→ **Scene images with change listings**:
**********
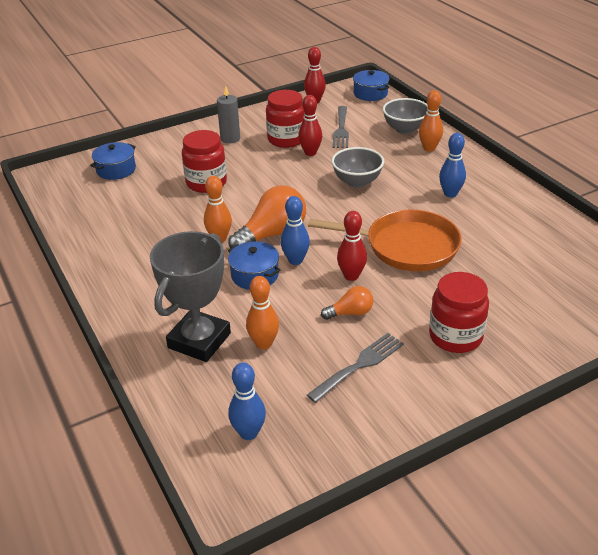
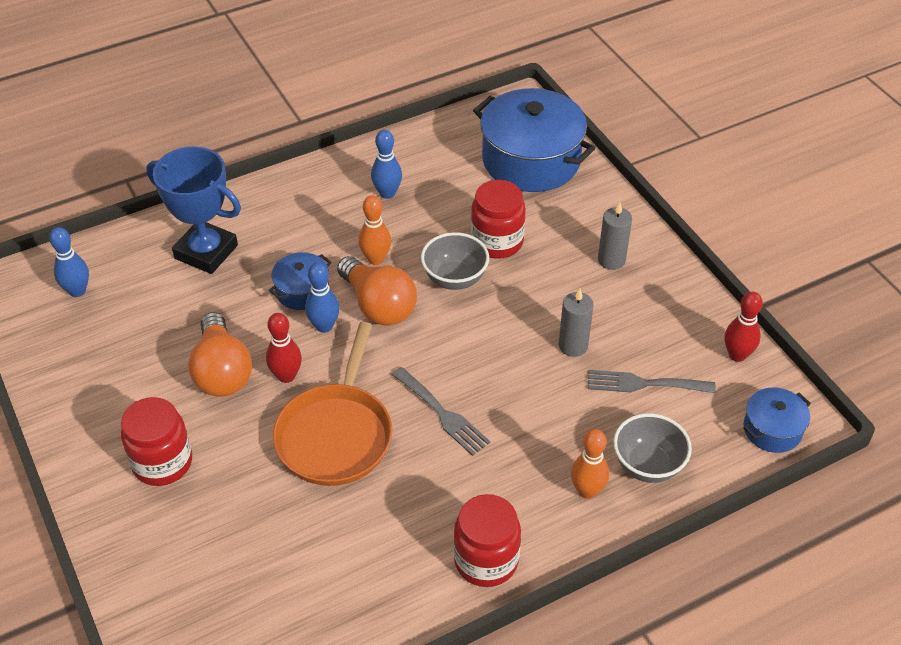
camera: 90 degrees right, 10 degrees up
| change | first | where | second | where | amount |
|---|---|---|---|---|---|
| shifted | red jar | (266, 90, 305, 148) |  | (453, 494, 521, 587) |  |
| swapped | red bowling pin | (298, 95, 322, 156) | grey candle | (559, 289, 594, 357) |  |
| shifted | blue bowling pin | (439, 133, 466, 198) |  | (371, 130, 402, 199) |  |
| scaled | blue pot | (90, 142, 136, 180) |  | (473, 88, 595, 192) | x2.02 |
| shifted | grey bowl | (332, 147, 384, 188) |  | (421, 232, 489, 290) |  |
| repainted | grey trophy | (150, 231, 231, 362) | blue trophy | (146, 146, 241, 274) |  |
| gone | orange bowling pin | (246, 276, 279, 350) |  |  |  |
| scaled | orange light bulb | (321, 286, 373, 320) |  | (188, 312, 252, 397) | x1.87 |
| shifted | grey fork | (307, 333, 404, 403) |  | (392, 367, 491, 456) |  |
**********
→ **DIRECTIONS**: The answer must consist of every line from the entries that holds the string "orange".

→ **ANSWER FOR THE TASK**:
| gone | orange bowling pin | (246, 276, 279, 350) |  |  |  |
| scaled | orange light bulb | (321, 286, 373, 320) |  | (188, 312, 252, 397) | x1.87 |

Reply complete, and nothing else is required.